Scan the records and identify every line in which the string "turquoise" occurs, then return those lines.

[[ DATA PROVIDED, beginning ]]

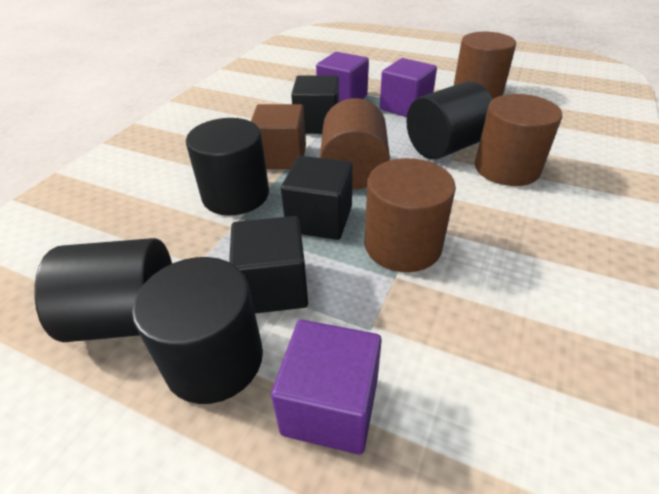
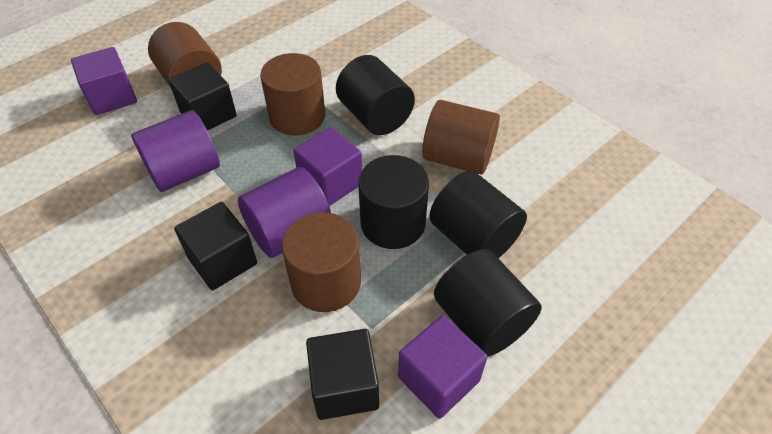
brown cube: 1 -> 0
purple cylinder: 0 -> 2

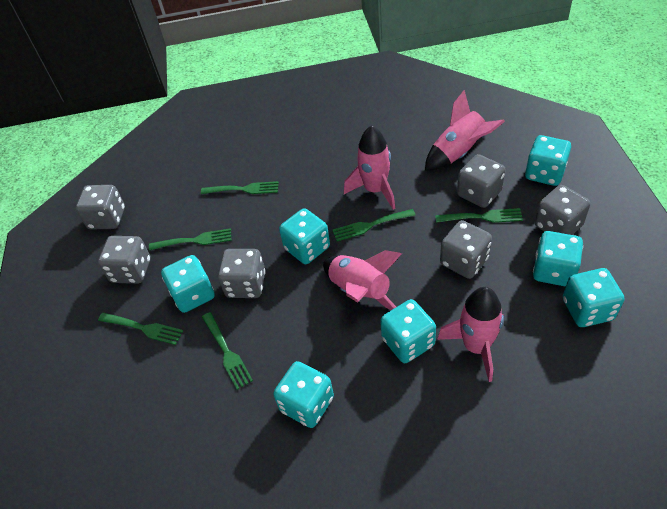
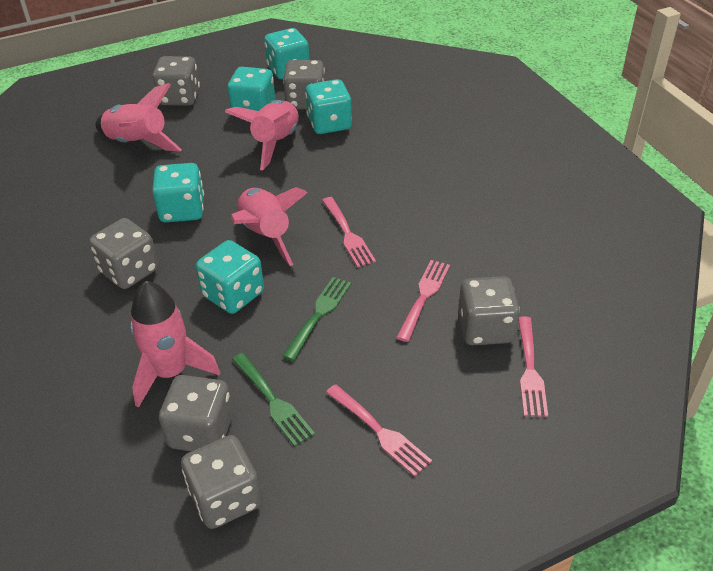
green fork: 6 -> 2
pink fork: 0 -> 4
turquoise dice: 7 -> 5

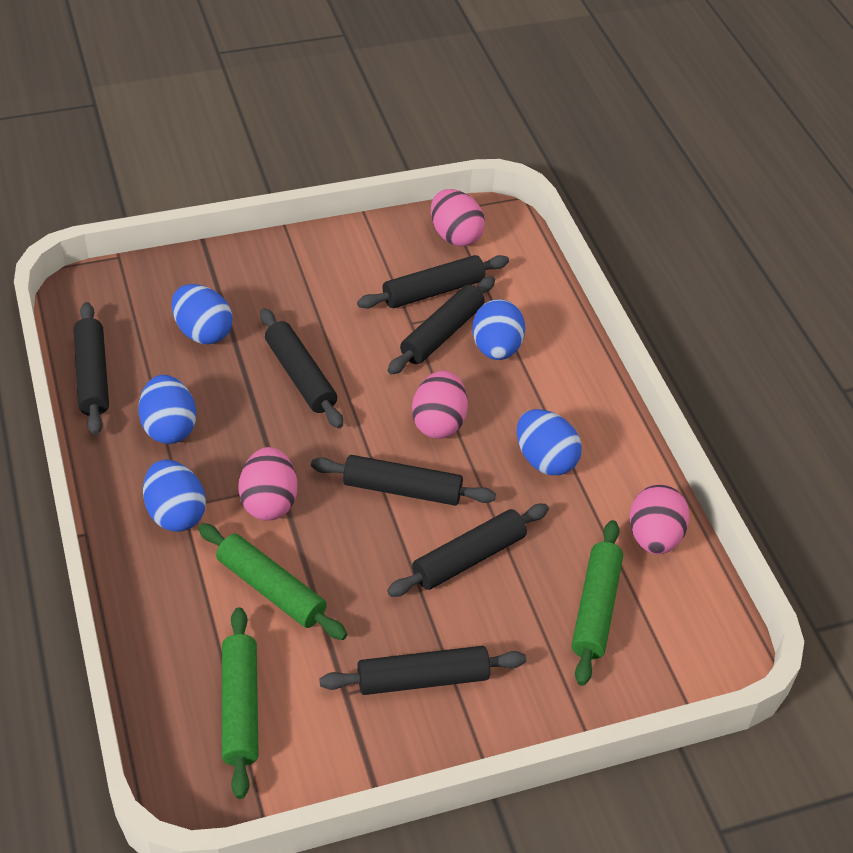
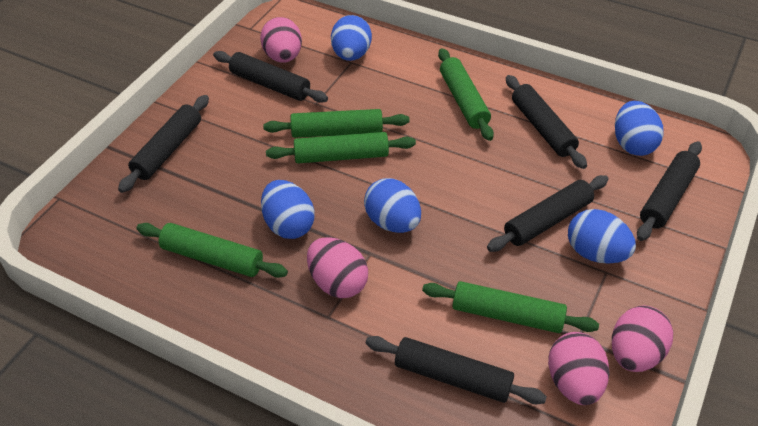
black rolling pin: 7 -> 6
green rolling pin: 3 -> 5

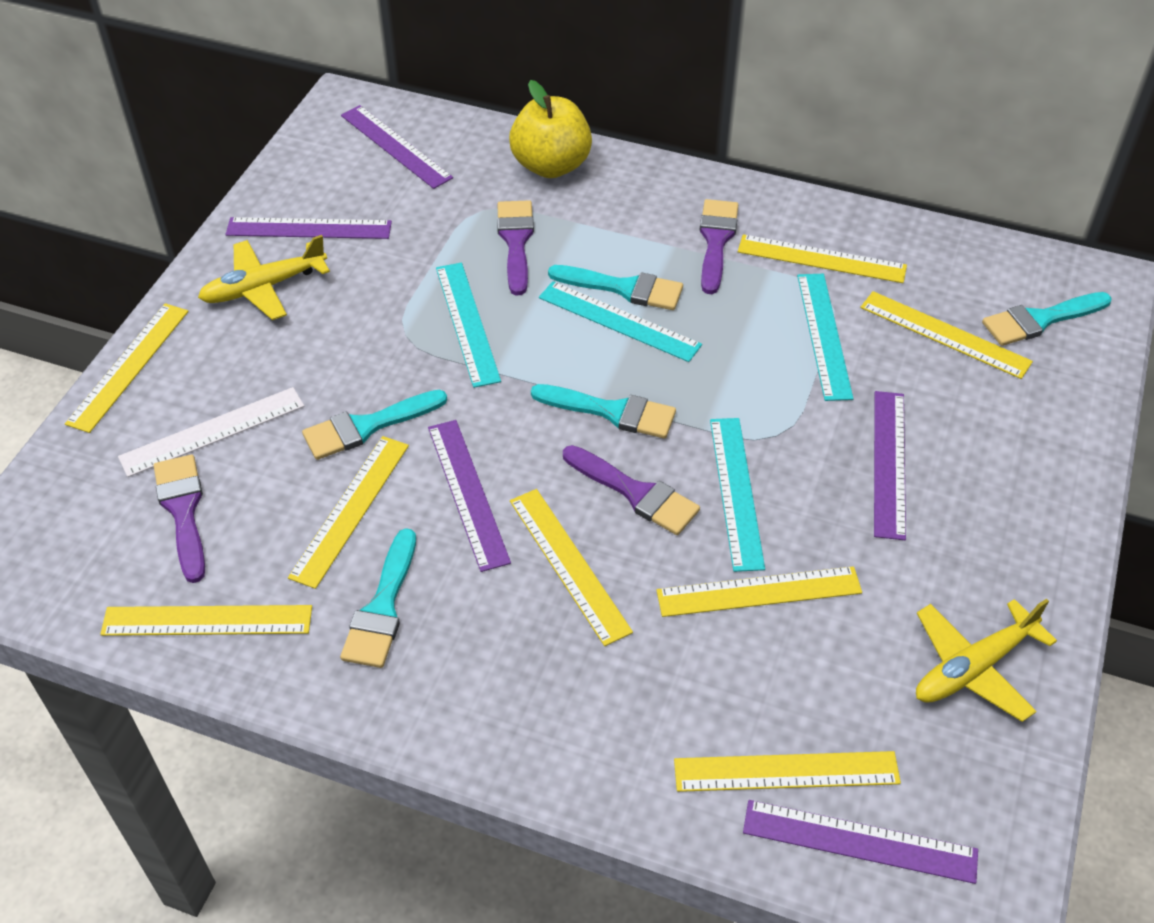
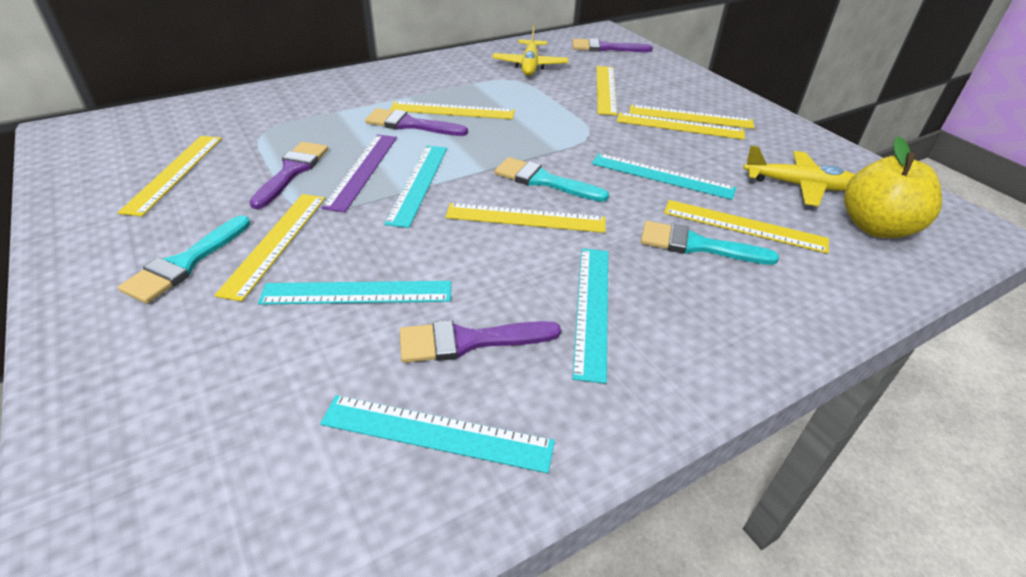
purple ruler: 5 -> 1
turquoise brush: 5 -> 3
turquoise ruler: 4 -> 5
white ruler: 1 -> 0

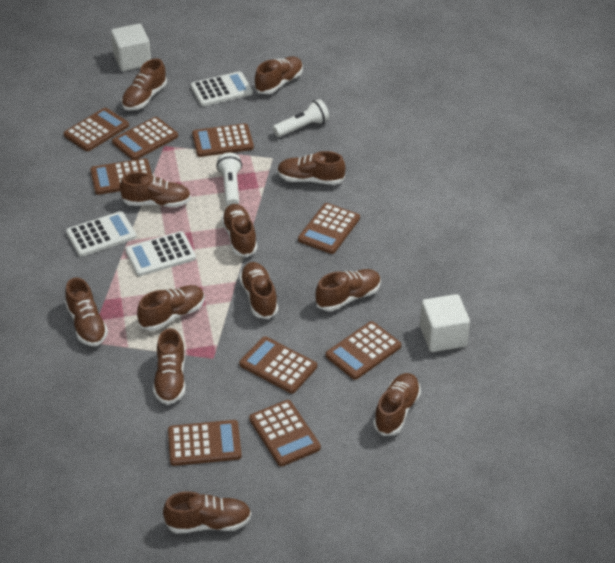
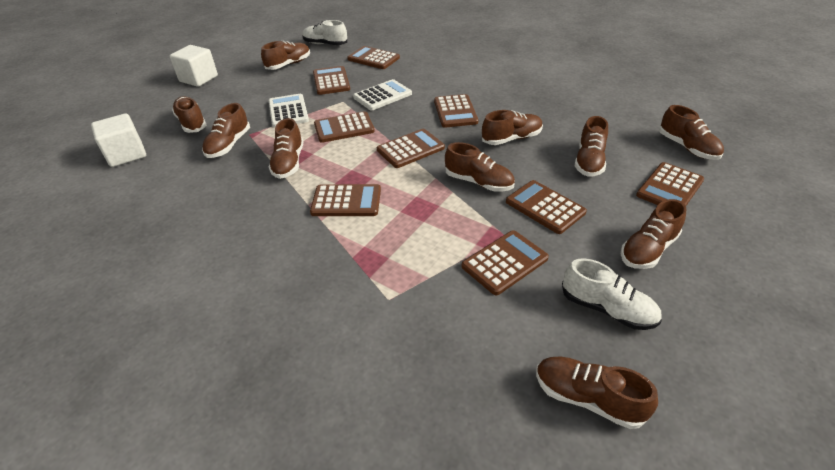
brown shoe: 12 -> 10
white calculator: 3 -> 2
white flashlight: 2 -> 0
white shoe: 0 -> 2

[[ DATA PROVIDED, end ]]

RESPONSE TO THIS TASK:
turquoise dice: 7 -> 5
turquoise brush: 5 -> 3
turquoise ruler: 4 -> 5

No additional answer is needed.